==== Available records

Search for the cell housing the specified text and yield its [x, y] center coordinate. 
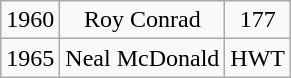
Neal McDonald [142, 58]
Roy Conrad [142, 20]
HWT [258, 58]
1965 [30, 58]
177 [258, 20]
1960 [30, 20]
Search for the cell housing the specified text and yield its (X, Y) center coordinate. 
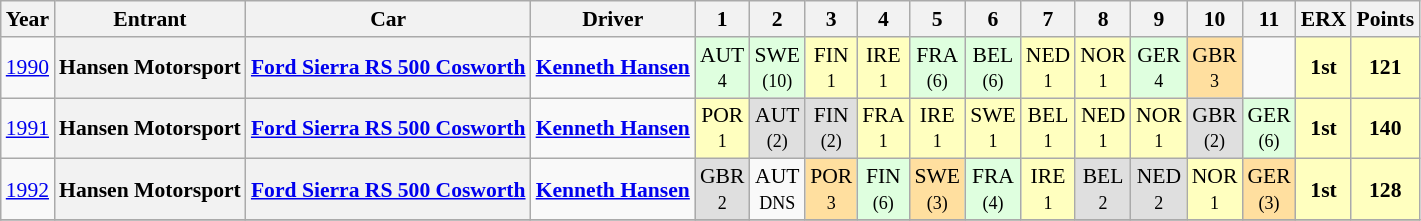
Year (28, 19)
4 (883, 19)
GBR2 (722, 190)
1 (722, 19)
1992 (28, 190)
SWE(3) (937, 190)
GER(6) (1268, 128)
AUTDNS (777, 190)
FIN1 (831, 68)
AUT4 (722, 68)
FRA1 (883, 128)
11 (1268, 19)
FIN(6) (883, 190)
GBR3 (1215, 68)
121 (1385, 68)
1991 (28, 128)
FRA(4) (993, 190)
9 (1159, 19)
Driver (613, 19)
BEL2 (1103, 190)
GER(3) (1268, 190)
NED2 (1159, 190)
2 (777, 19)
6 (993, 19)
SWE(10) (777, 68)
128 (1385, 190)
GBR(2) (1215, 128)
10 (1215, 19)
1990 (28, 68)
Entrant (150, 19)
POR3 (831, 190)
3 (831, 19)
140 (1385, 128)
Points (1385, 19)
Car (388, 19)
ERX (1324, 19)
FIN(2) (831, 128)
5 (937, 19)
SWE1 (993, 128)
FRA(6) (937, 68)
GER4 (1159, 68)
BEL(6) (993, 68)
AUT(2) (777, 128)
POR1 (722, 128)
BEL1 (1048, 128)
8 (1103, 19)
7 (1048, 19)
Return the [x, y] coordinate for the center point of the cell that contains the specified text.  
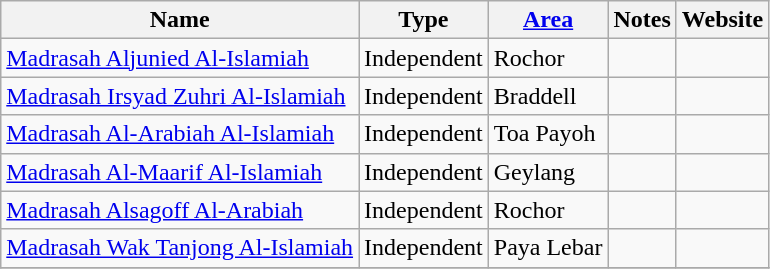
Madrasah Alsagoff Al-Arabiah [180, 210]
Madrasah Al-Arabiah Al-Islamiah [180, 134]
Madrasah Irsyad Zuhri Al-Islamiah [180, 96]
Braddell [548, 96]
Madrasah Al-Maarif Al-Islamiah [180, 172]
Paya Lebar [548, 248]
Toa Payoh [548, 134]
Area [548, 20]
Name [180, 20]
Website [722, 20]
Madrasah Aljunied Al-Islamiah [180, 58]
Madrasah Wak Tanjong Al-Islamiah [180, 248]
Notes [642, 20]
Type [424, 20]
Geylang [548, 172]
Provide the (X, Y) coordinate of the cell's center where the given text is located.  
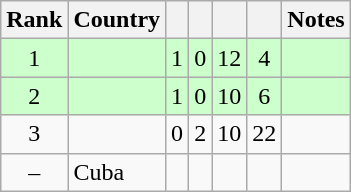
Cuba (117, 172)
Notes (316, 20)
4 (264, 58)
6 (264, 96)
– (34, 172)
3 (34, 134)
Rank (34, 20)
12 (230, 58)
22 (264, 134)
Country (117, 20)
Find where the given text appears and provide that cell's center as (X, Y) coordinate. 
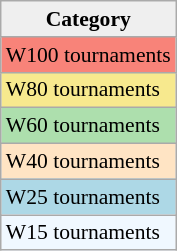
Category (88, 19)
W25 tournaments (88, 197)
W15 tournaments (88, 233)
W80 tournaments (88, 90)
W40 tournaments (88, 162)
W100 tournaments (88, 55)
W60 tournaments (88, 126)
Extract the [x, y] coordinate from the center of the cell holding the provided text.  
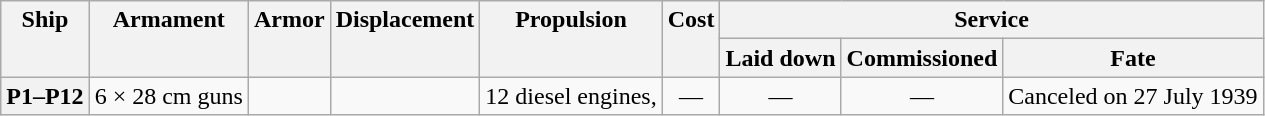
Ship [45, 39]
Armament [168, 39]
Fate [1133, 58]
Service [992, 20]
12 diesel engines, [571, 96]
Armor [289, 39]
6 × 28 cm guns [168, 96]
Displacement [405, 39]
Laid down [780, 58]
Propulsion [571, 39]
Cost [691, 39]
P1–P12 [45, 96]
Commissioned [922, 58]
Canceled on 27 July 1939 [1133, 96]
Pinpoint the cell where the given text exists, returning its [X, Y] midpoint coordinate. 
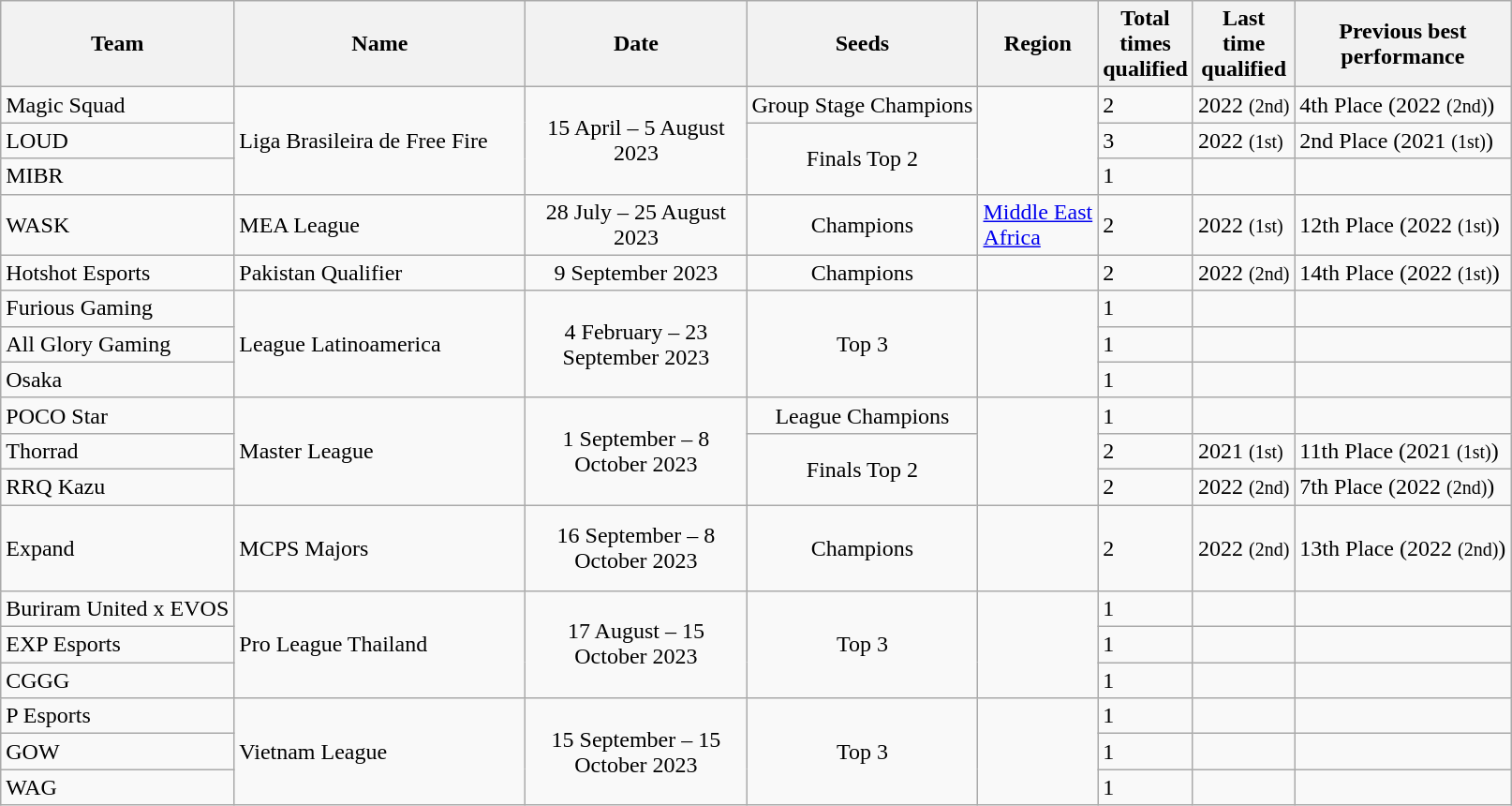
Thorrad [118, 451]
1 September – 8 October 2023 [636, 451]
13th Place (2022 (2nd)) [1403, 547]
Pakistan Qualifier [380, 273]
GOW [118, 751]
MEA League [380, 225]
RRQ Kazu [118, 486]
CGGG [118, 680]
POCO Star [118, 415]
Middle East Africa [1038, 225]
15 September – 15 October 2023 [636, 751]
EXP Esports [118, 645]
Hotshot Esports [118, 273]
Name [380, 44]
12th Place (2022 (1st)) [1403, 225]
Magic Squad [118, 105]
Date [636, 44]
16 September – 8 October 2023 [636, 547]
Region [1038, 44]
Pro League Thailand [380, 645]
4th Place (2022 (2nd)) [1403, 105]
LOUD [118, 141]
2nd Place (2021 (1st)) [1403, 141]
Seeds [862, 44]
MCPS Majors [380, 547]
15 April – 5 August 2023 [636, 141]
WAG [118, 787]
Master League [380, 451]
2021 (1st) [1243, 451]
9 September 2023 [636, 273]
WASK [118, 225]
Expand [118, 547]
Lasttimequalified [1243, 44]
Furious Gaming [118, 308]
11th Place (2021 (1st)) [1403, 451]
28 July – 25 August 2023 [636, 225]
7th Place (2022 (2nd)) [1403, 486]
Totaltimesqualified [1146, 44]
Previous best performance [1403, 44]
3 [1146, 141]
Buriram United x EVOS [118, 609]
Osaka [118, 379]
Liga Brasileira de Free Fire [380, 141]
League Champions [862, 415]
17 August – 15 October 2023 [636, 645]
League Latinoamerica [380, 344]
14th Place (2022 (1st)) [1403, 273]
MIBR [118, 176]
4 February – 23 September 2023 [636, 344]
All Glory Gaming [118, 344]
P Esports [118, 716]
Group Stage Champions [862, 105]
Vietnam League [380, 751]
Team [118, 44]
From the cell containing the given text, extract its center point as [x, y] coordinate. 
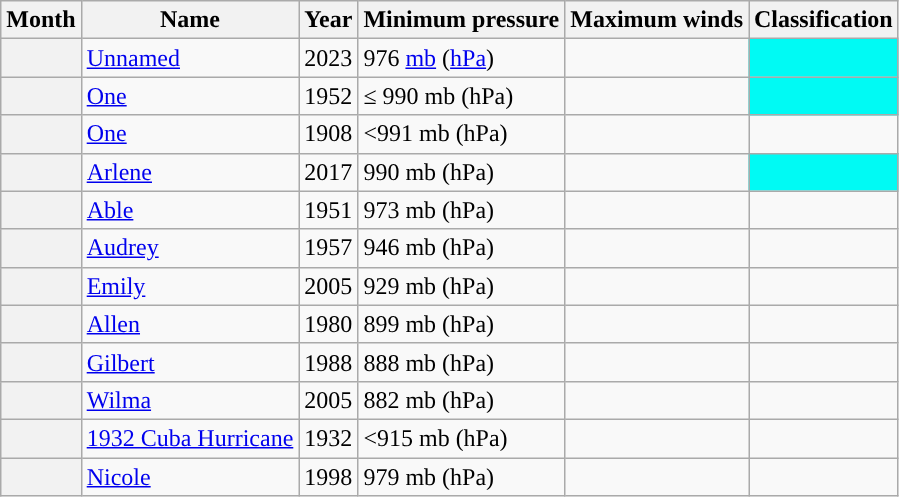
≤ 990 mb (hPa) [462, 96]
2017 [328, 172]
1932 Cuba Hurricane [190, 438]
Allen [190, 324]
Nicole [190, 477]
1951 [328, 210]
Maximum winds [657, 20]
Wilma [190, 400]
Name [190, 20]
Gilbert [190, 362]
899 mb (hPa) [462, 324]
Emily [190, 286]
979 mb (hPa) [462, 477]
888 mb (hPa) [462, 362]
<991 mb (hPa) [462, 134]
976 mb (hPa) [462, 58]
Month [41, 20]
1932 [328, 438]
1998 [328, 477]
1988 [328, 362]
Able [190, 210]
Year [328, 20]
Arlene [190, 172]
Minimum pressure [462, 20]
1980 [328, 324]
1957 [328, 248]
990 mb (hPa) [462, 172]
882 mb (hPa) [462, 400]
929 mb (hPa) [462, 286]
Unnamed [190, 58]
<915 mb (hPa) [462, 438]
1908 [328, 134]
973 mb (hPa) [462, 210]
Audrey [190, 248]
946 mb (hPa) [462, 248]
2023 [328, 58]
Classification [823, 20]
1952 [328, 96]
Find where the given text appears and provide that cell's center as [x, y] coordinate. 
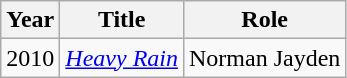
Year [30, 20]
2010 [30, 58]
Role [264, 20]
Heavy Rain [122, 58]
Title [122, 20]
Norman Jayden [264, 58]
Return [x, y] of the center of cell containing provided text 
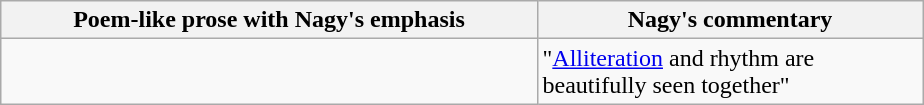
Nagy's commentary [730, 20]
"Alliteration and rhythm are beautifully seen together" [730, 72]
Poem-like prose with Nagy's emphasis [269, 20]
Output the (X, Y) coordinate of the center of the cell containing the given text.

========

Objective =>
Rewrite all the records with "Madrasah" swapped for "Madrasa" wherever it occurs, keeping everything else the same. Omit the pictures from your answer.

Correct answer =>
Search for the cell housing the specified text and yield its [x, y] center coordinate. 
Neal McDonald [142, 58]
Roy Conrad [142, 20]
HWT [258, 58]
1965 [30, 58]
177 [258, 20]
1960 [30, 20]
Search for the cell housing the specified text and yield its (X, Y) center coordinate. 
Year (28, 19)
4 (883, 19)
GBR2 (722, 190)
1 (722, 19)
1992 (28, 190)
SWE(3) (937, 190)
GER(6) (1268, 128)
AUTDNS (777, 190)
FIN1 (831, 68)
AUT4 (722, 68)
FRA1 (883, 128)
11 (1268, 19)
FIN(6) (883, 190)
GBR3 (1215, 68)
121 (1385, 68)
1991 (28, 128)
FRA(4) (993, 190)
9 (1159, 19)
Driver (613, 19)
BEL2 (1103, 190)
GER(3) (1268, 190)
NED2 (1159, 190)
2 (777, 19)
6 (993, 19)
SWE(10) (777, 68)
128 (1385, 190)
GBR(2) (1215, 128)
10 (1215, 19)
1990 (28, 68)
Entrant (150, 19)
POR3 (831, 190)
3 (831, 19)
140 (1385, 128)
Points (1385, 19)
Car (388, 19)
ERX (1324, 19)
FIN(2) (831, 128)
5 (937, 19)
SWE1 (993, 128)
FRA(6) (937, 68)
GER4 (1159, 68)
BEL(6) (993, 68)
AUT(2) (777, 128)
POR1 (722, 128)
BEL1 (1048, 128)
8 (1103, 19)
7 (1048, 19)
Return the [x, y] coordinate for the center point of the cell that contains the specified text.  
Madrasa Alsagoff Al-Arabiah [180, 210]
Madrasa Al-Arabiah Al-Islamiah [180, 134]
Madrasa Irsyad Zuhri Al-Islamiah [180, 96]
Braddell [548, 96]
Madrasa Al-Maarif Al-Islamiah [180, 172]
Paya Lebar [548, 248]
Toa Payoh [548, 134]
Area [548, 20]
Name [180, 20]
Website [722, 20]
Madrasa Aljunied Al-Islamiah [180, 58]
Madrasa Wak Tanjong Al-Islamiah [180, 248]
Notes [642, 20]
Type [424, 20]
Geylang [548, 172]
Provide the (X, Y) coordinate of the cell's center where the given text is located.  
Cuba (117, 172)
Notes (316, 20)
4 (264, 58)
6 (264, 96)
– (34, 172)
3 (34, 134)
Rank (34, 20)
12 (230, 58)
22 (264, 134)
Country (117, 20)
Find where the given text appears and provide that cell's center as (X, Y) coordinate. 
Category (88, 19)
W25 tournaments (88, 197)
W15 tournaments (88, 233)
W80 tournaments (88, 90)
W40 tournaments (88, 162)
W100 tournaments (88, 55)
W60 tournaments (88, 126)
Extract the [x, y] coordinate from the center of the cell holding the provided text.  
Ship [45, 39]
Armament [168, 39]
Fate [1133, 58]
Service [992, 20]
12 diesel engines, [571, 96]
Armor [289, 39]
6 × 28 cm guns [168, 96]
Displacement [405, 39]
Laid down [780, 58]
Propulsion [571, 39]
Cost [691, 39]
P1–P12 [45, 96]
Commissioned [922, 58]
Canceled on 27 July 1939 [1133, 96]
Pinpoint the cell where the given text exists, returning its [X, Y] midpoint coordinate. 
Thorrad [118, 451]
1 September – 8 October 2023 [636, 451]
13th Place (2022 (2nd)) [1403, 547]
Pakistan Qualifier [380, 273]
GOW [118, 751]
MEA League [380, 225]
RRQ Kazu [118, 486]
CGGG [118, 680]
POCO Star [118, 415]
Middle East Africa [1038, 225]
15 September – 15 October 2023 [636, 751]
EXP Esports [118, 645]
Hotshot Esports [118, 273]
Name [380, 44]
12th Place (2022 (1st)) [1403, 225]
Magic Squad [118, 105]
Date [636, 44]
16 September – 8 October 2023 [636, 547]
Region [1038, 44]
Pro League Thailand [380, 645]
4th Place (2022 (2nd)) [1403, 105]
LOUD [118, 141]
2nd Place (2021 (1st)) [1403, 141]
Seeds [862, 44]
MCPS Majors [380, 547]
15 April – 5 August 2023 [636, 141]
WAG [118, 787]
Master League [380, 451]
2021 (1st) [1243, 451]
9 September 2023 [636, 273]
WASK [118, 225]
Expand [118, 547]
Lasttimequalified [1243, 44]
Furious Gaming [118, 308]
11th Place (2021 (1st)) [1403, 451]
28 July – 25 August 2023 [636, 225]
7th Place (2022 (2nd)) [1403, 486]
Totaltimesqualified [1146, 44]
Previous best performance [1403, 44]
3 [1146, 141]
Buriram United x EVOS [118, 609]
Osaka [118, 379]
Liga Brasileira de Free Fire [380, 141]
League Champions [862, 415]
17 August – 15 October 2023 [636, 645]
League Latinoamerica [380, 344]
14th Place (2022 (1st)) [1403, 273]
MIBR [118, 176]
4 February – 23 September 2023 [636, 344]
All Glory Gaming [118, 344]
P Esports [118, 716]
Group Stage Champions [862, 105]
Vietnam League [380, 751]
Team [118, 44]
From the cell containing the given text, extract its center point as [x, y] coordinate. 
≤ 990 mb (hPa) [462, 96]
2017 [328, 172]
1932 Cuba Hurricane [190, 438]
Allen [190, 324]
Nicole [190, 477]
1951 [328, 210]
Maximum winds [657, 20]
Wilma [190, 400]
Name [190, 20]
Gilbert [190, 362]
899 mb (hPa) [462, 324]
Emily [190, 286]
979 mb (hPa) [462, 477]
888 mb (hPa) [462, 362]
<991 mb (hPa) [462, 134]
976 mb (hPa) [462, 58]
Month [41, 20]
1932 [328, 438]
1998 [328, 477]
1988 [328, 362]
Able [190, 210]
Year [328, 20]
Arlene [190, 172]
Minimum pressure [462, 20]
1980 [328, 324]
1957 [328, 248]
990 mb (hPa) [462, 172]
882 mb (hPa) [462, 400]
929 mb (hPa) [462, 286]
Unnamed [190, 58]
<915 mb (hPa) [462, 438]
1908 [328, 134]
973 mb (hPa) [462, 210]
Audrey [190, 248]
946 mb (hPa) [462, 248]
2023 [328, 58]
Classification [823, 20]
1952 [328, 96]
Find where the given text appears and provide that cell's center as [x, y] coordinate. 
Year [30, 20]
2010 [30, 58]
Role [264, 20]
Heavy Rain [122, 58]
Title [122, 20]
Norman Jayden [264, 58]
Return [x, y] of the center of cell containing provided text 
Nagy's commentary [730, 20]
"Alliteration and rhythm are beautifully seen together" [730, 72]
Poem-like prose with Nagy's emphasis [269, 20]
Output the (X, Y) coordinate of the center of the cell containing the given text.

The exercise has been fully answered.